■ **Requirement**
The required output is every line from the one with "R1: 47k (GND, OSC) -> 47k (DAC, OSC)" through the final line of the data below, unchanged.

■ **Supplied entries**
- - - - - - -
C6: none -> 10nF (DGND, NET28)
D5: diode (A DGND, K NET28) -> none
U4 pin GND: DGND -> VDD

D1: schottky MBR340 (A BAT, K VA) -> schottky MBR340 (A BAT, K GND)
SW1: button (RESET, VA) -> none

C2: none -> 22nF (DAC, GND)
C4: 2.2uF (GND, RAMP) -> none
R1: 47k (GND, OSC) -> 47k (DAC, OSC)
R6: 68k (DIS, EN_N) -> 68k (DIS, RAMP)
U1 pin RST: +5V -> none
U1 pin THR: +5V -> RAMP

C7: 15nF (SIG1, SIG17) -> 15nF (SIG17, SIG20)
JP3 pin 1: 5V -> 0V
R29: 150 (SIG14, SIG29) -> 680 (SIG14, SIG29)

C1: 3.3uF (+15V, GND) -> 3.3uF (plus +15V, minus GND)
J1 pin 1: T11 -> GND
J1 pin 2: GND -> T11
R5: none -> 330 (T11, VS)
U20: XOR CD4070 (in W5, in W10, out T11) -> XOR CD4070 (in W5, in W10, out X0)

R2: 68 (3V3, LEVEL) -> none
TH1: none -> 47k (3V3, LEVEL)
- - - - - - -
■ **Exercise response**
R1: 47k (GND, OSC) -> 47k (DAC, OSC)
R6: 68k (DIS, EN_N) -> 68k (DIS, RAMP)
U1 pin RST: +5V -> none
U1 pin THR: +5V -> RAMP

C7: 15nF (SIG1, SIG17) -> 15nF (SIG17, SIG20)
JP3 pin 1: 5V -> 0V
R29: 150 (SIG14, SIG29) -> 680 (SIG14, SIG29)

C1: 3.3uF (+15V, GND) -> 3.3uF (plus +15V, minus GND)
J1 pin 1: T11 -> GND
J1 pin 2: GND -> T11
R5: none -> 330 (T11, VS)
U20: XOR CD4070 (in W5, in W10, out T11) -> XOR CD4070 (in W5, in W10, out X0)

R2: 68 (3V3, LEVEL) -> none
TH1: none -> 47k (3V3, LEVEL)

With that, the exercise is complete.